Dataset extract Block Start

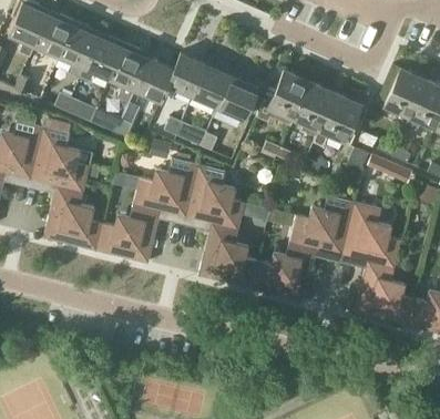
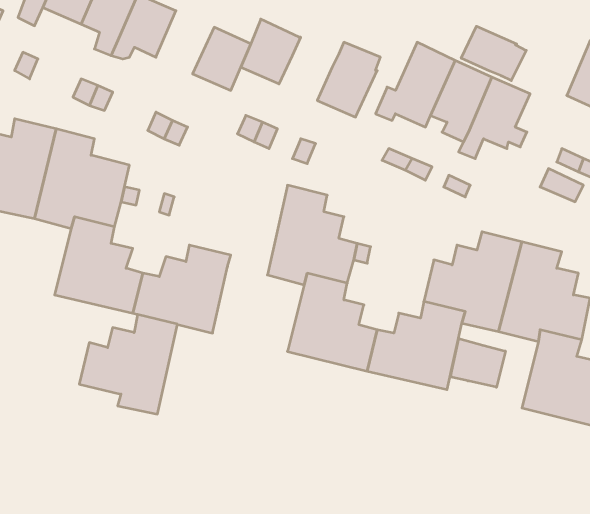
building: [111,48,150,102] -> none
building: [193,57,236,108] -> none
building: none -> [461,26,526,81]
building: [133,157,198,224] -> [79,314,177,414]
building: none -> [450,339,505,387]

Dataset extract Block End

### What the exercise asks
Nothing but the lines from the one containing "building: [193,57,236,108] -> none" through the last line of the material should be returned, each exactly as written, both ends included.

### Result
building: [193,57,236,108] -> none
building: none -> [461,26,526,81]
building: [133,157,198,224] -> [79,314,177,414]
building: none -> [450,339,505,387]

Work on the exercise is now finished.